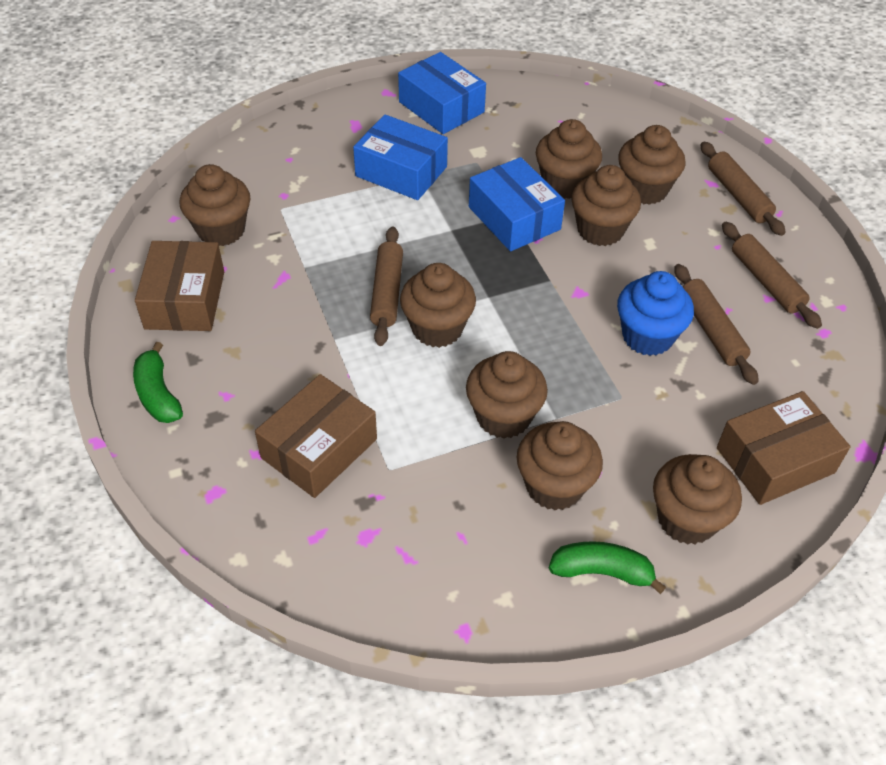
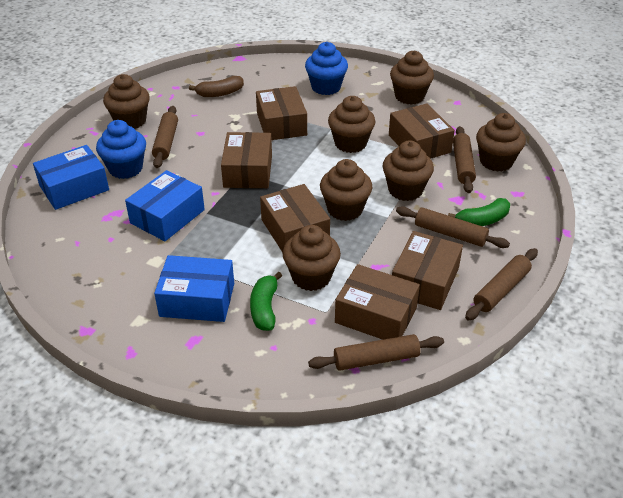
blue cupcake: 1 -> 2
brown banana: 0 -> 1
brown box: 3 -> 6
brown cupcake: 8 -> 7
brown rolling pin: 4 -> 5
□ □ □ □ □
Reproduce the lines of the entries above exactly, but only from the line containing "brown banana: 0 -> 1" through the final line.

brown banana: 0 -> 1
brown box: 3 -> 6
brown cupcake: 8 -> 7
brown rolling pin: 4 -> 5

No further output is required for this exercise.